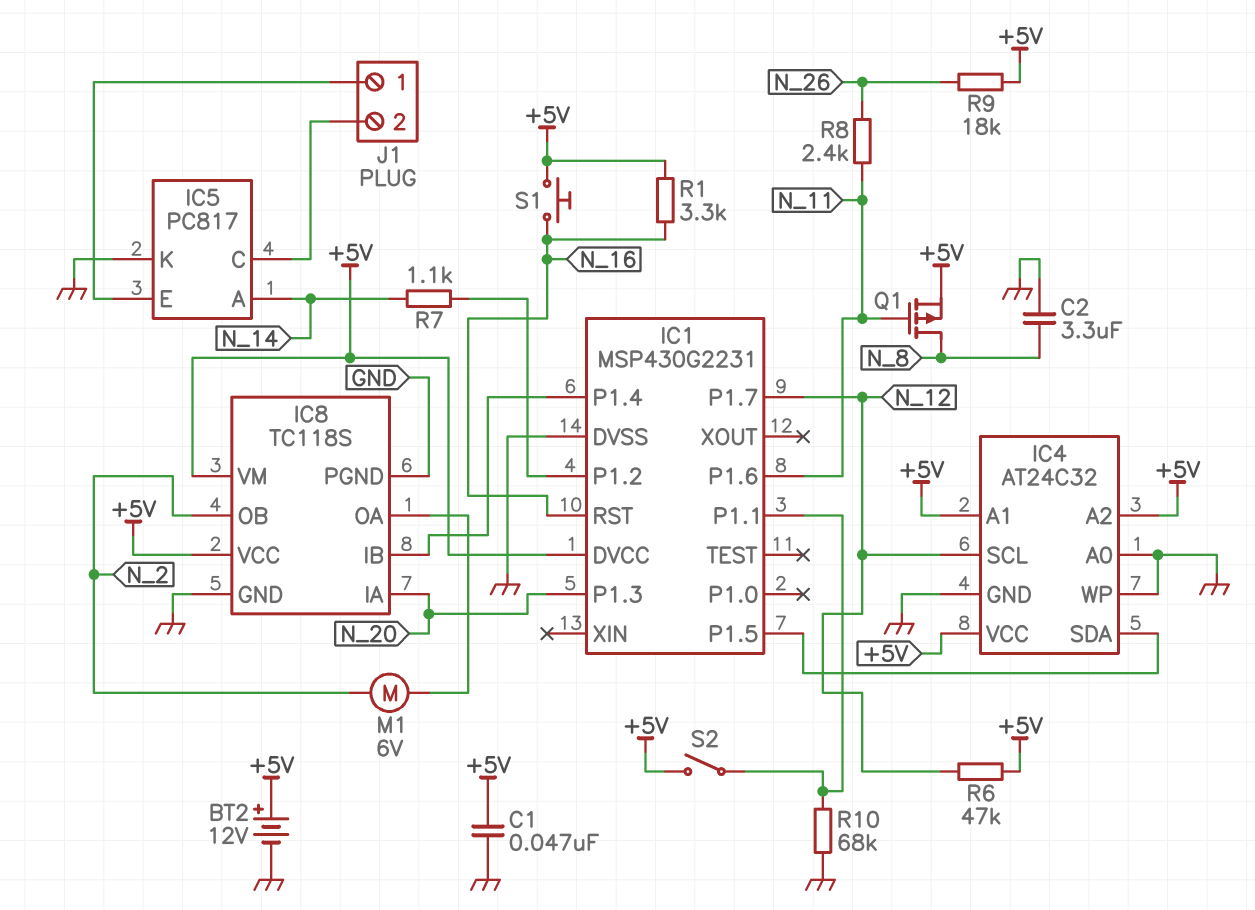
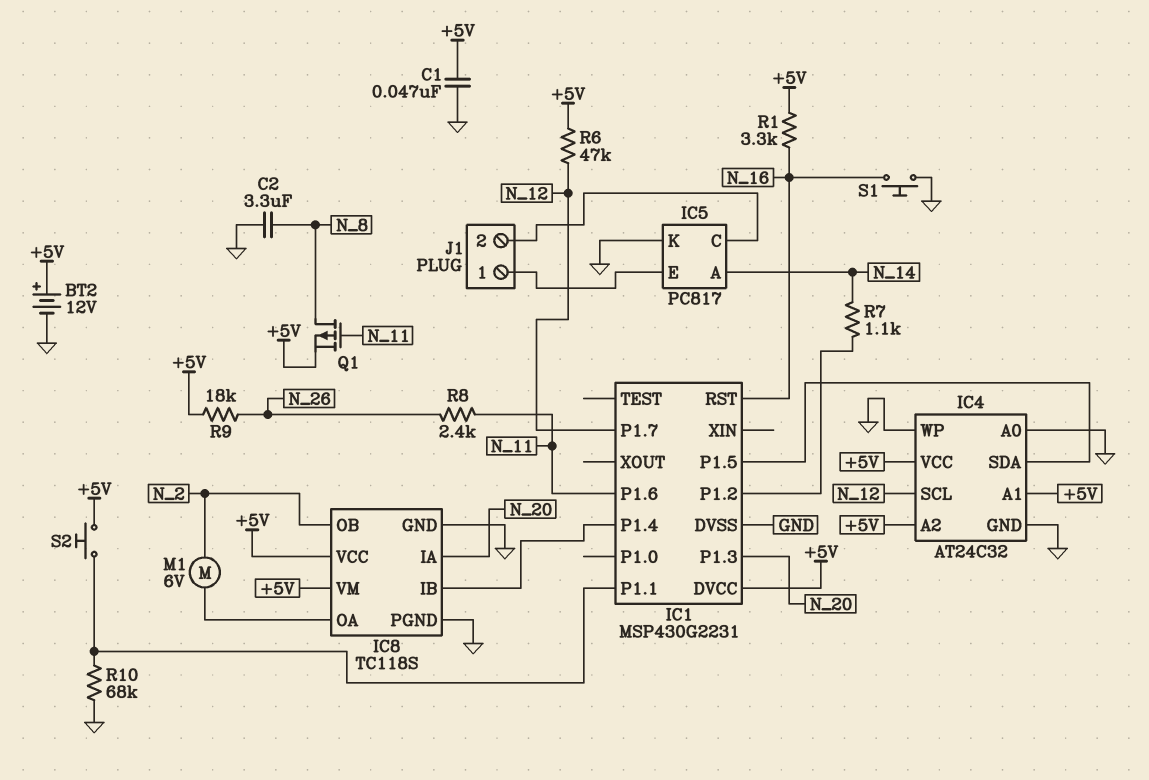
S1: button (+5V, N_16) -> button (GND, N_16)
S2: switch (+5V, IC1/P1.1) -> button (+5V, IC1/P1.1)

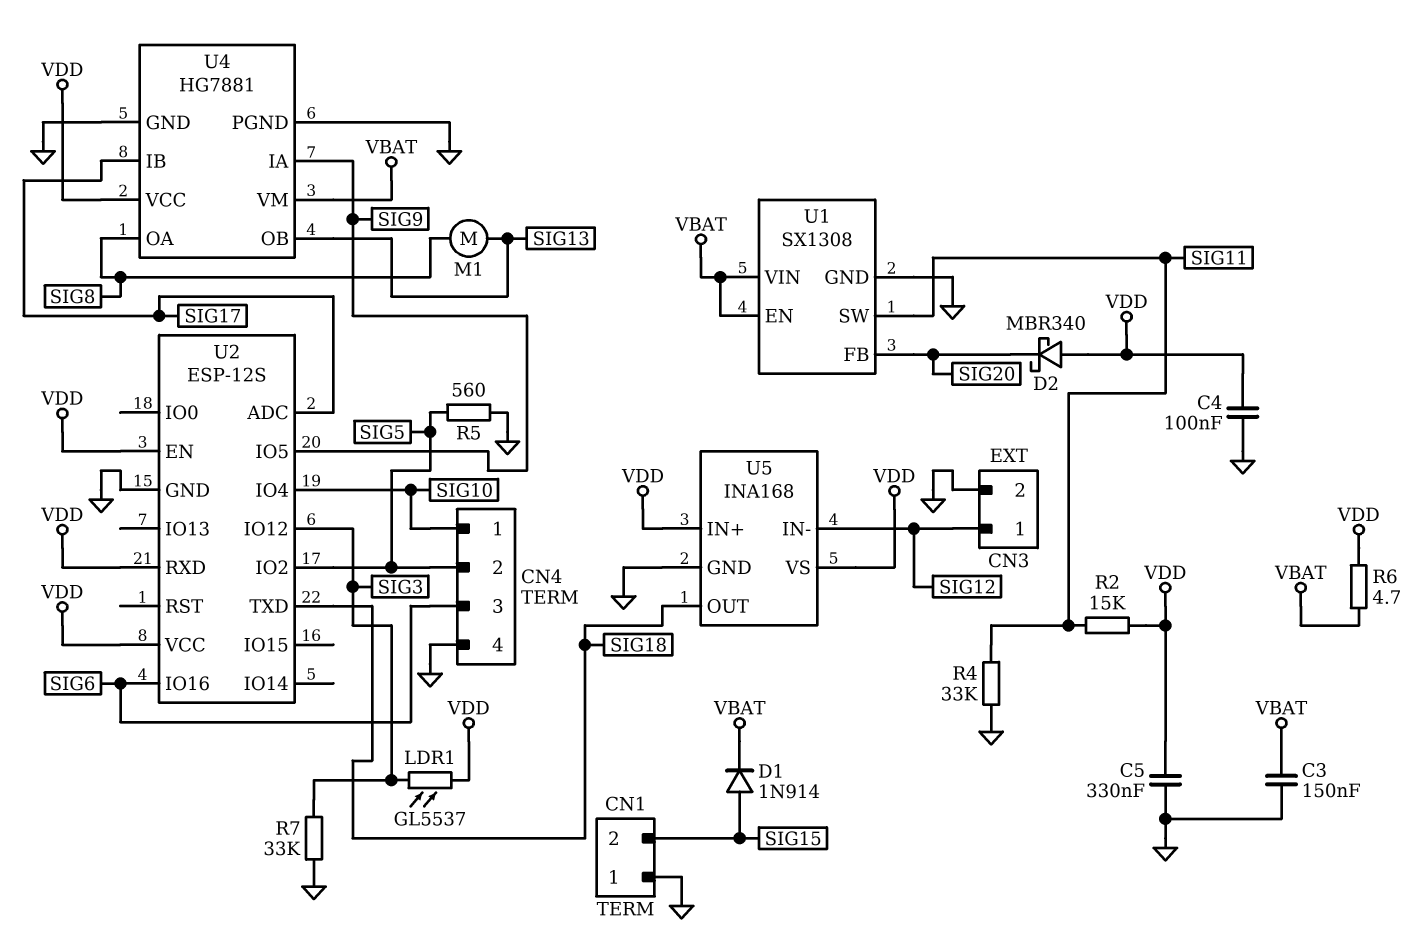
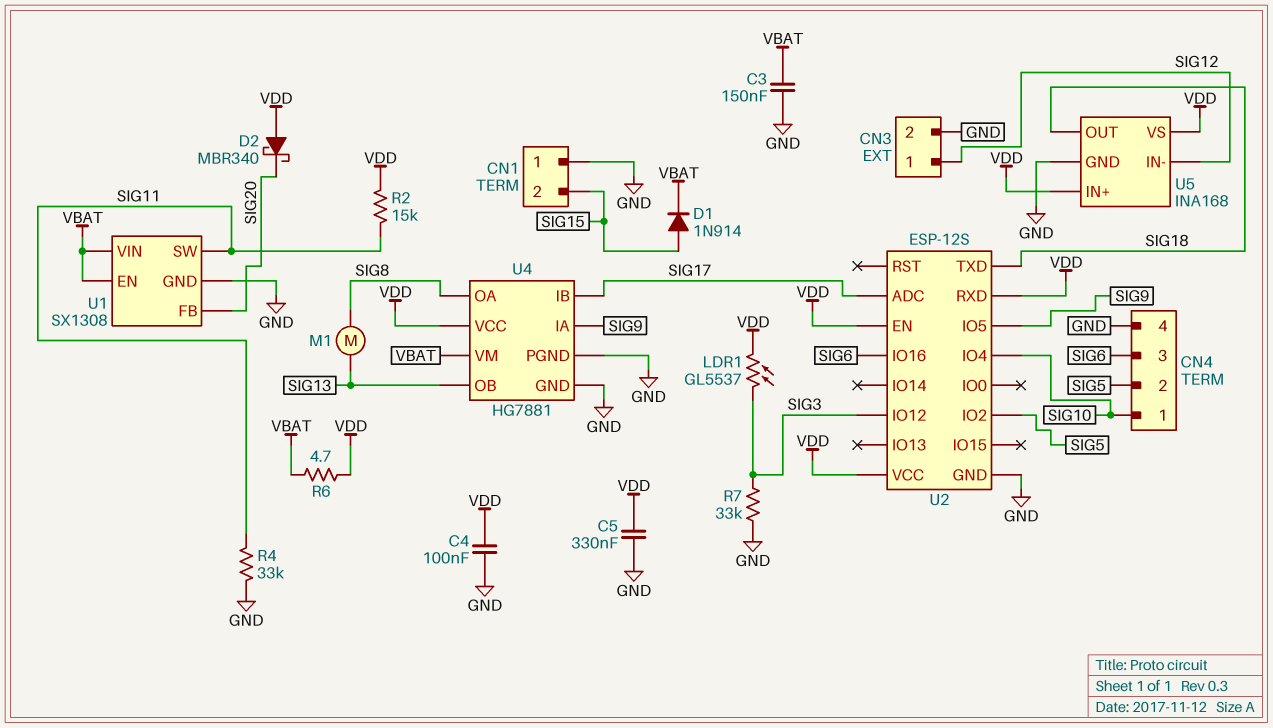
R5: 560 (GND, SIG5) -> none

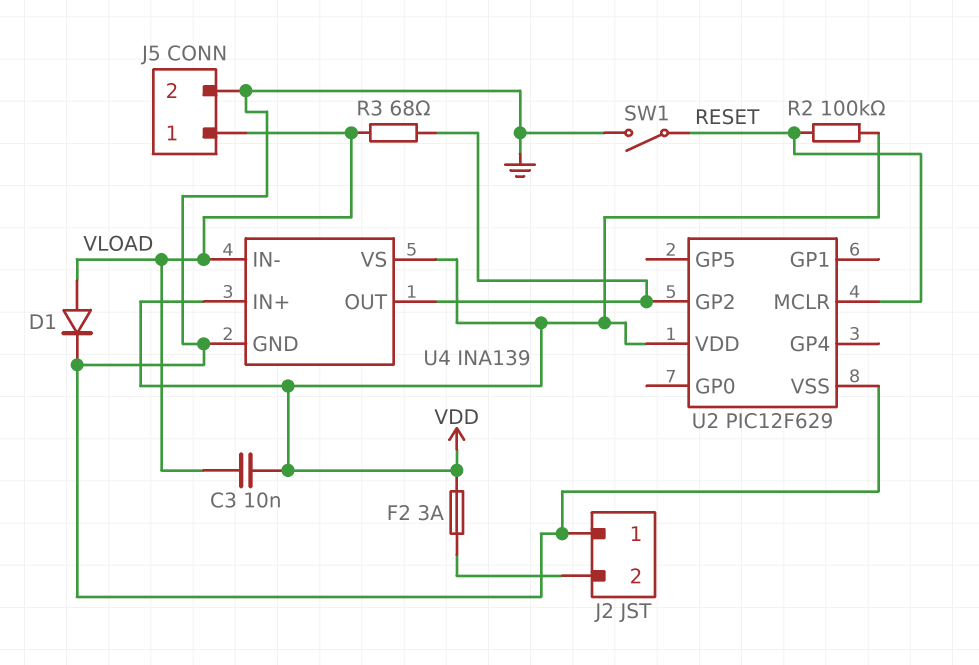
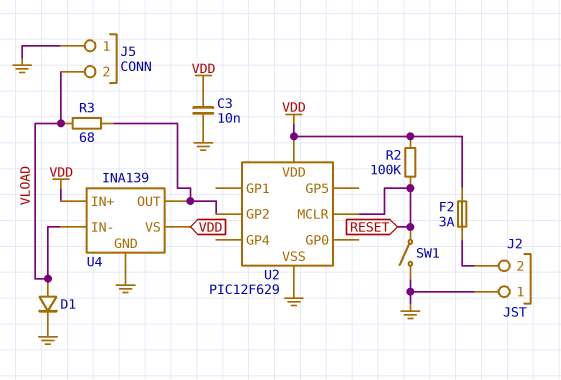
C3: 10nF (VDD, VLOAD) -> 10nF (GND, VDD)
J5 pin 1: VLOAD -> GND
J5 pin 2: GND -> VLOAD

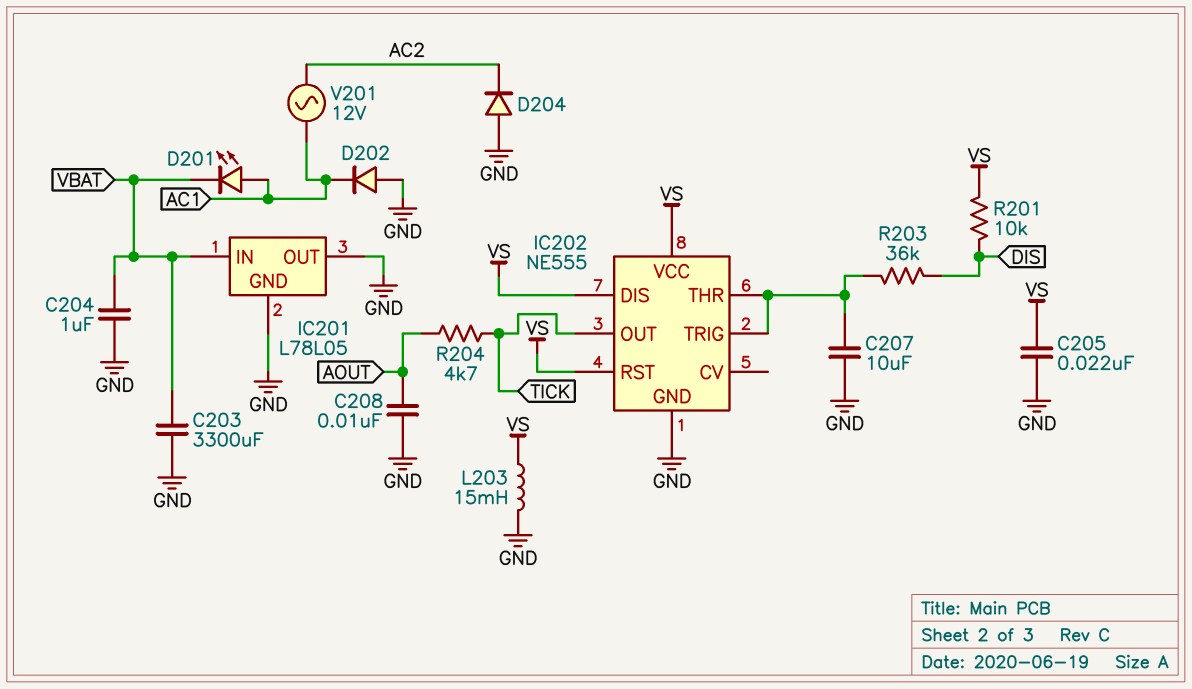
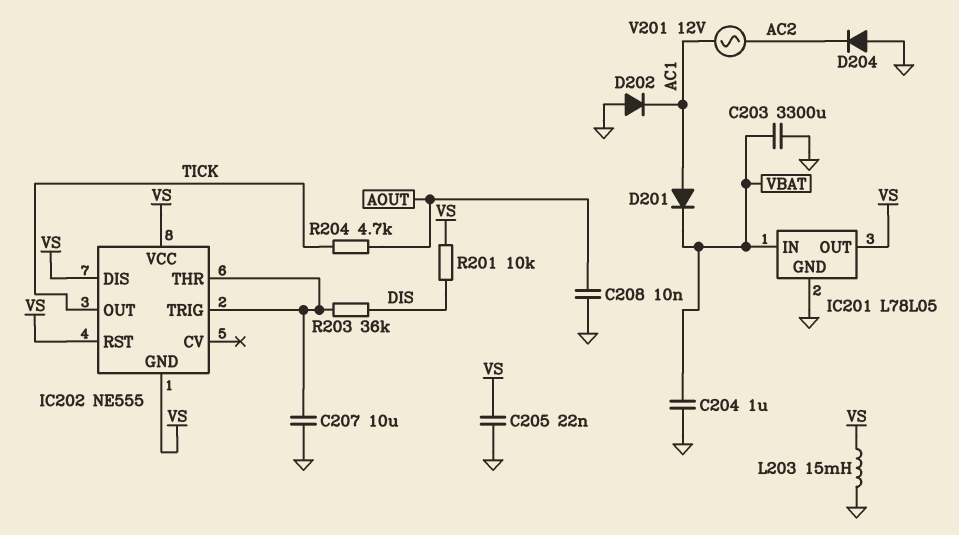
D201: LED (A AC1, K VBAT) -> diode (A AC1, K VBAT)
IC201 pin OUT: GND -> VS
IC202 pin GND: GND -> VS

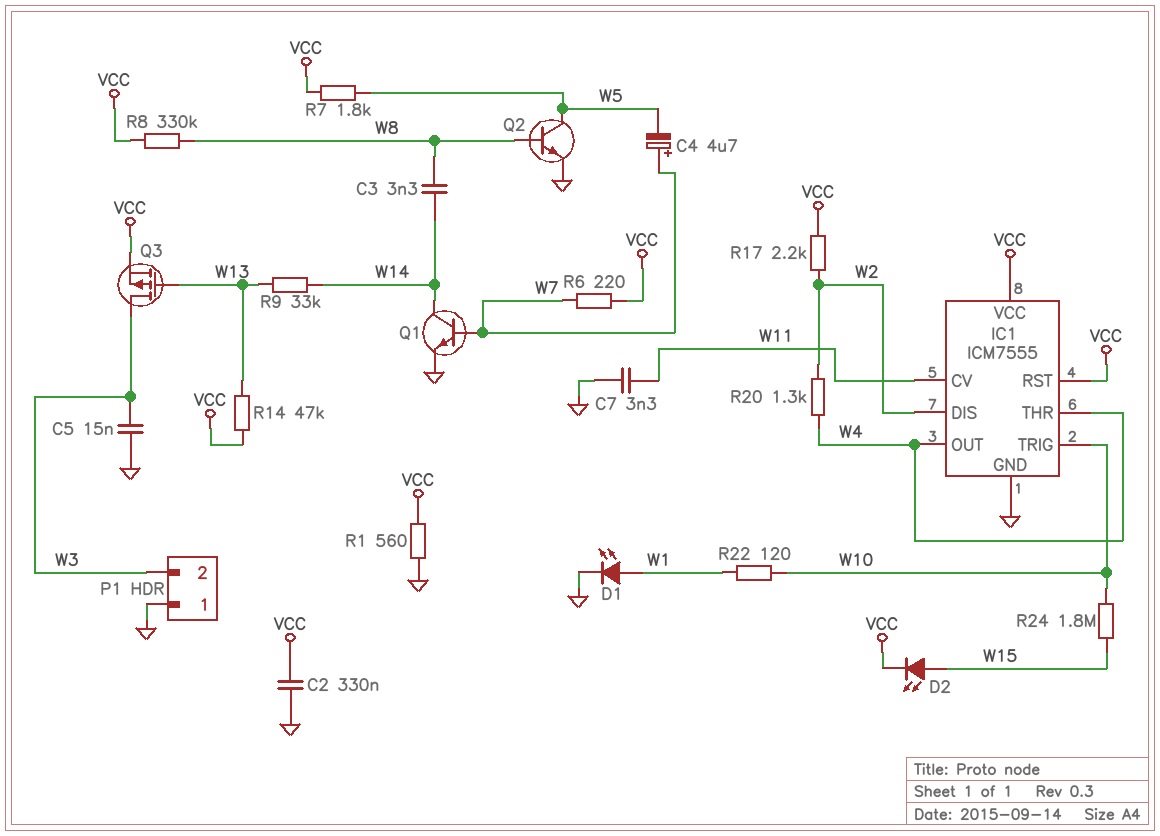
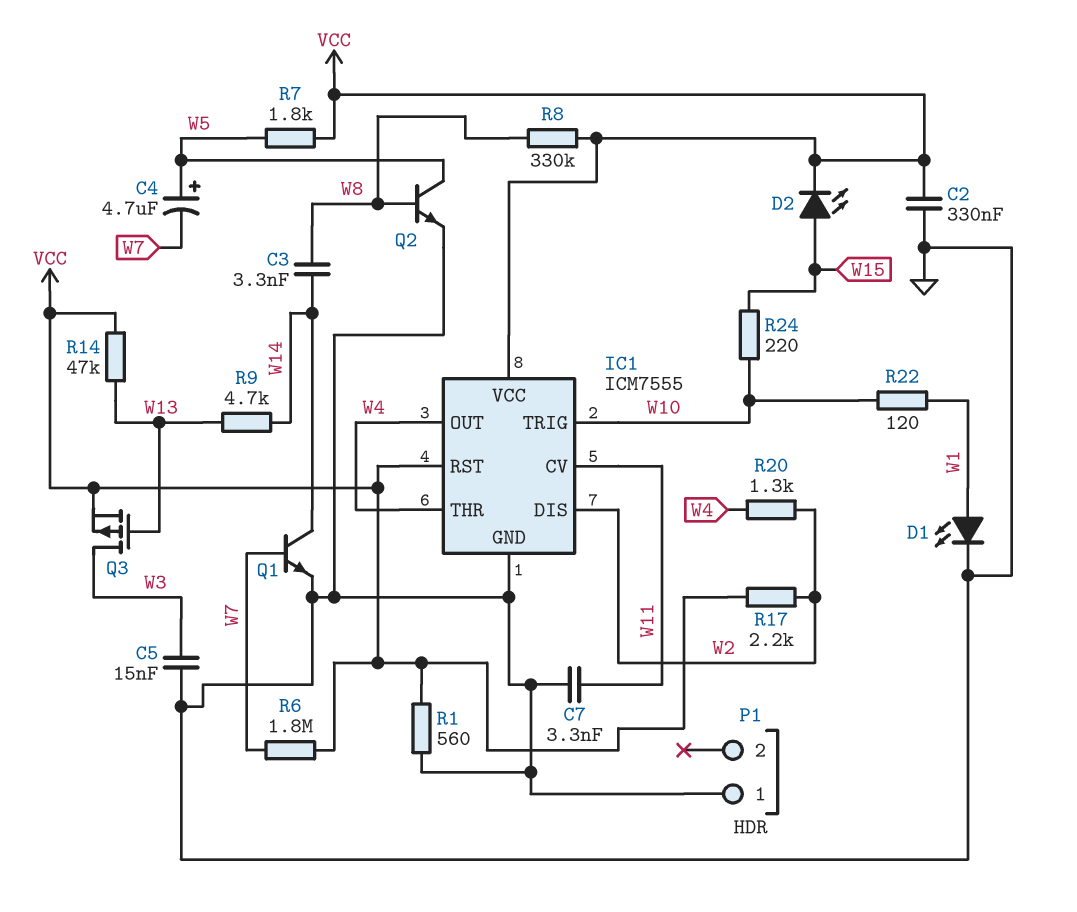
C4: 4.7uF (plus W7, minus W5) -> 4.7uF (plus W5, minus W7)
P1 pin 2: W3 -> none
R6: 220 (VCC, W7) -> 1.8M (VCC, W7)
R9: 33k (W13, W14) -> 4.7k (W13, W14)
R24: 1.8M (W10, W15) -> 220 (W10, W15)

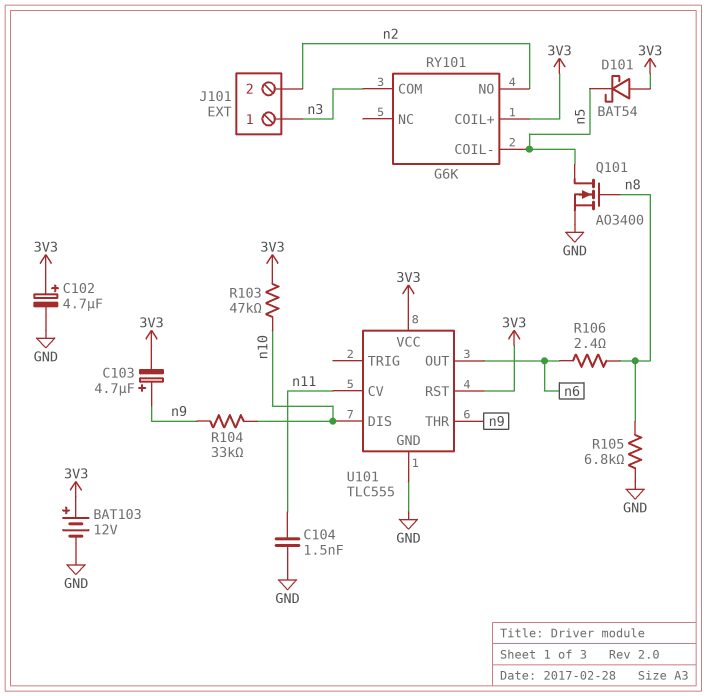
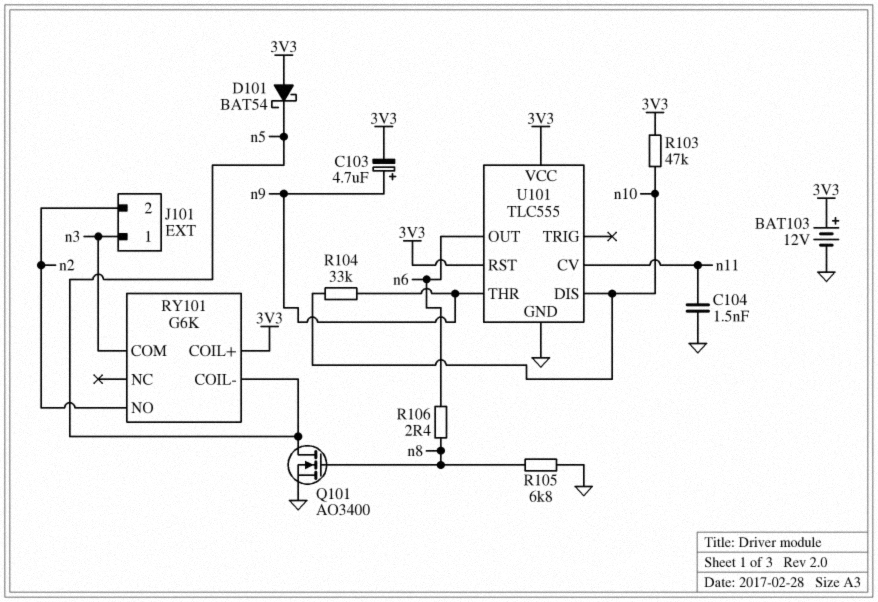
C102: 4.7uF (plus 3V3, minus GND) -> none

# What this task involves:
Please output the lines from the line that holds "C4: 4.7uF (plus" through the final line of the material above, both included. Each line must match exactly, and pictures must be excluded.

# Response for this exercise:
C4: 4.7uF (plus W7, minus W5) -> 4.7uF (plus W5, minus W7)
P1 pin 2: W3 -> none
R6: 220 (VCC, W7) -> 1.8M (VCC, W7)
R9: 33k (W13, W14) -> 4.7k (W13, W14)
R24: 1.8M (W10, W15) -> 220 (W10, W15)

C102: 4.7uF (plus 3V3, minus GND) -> none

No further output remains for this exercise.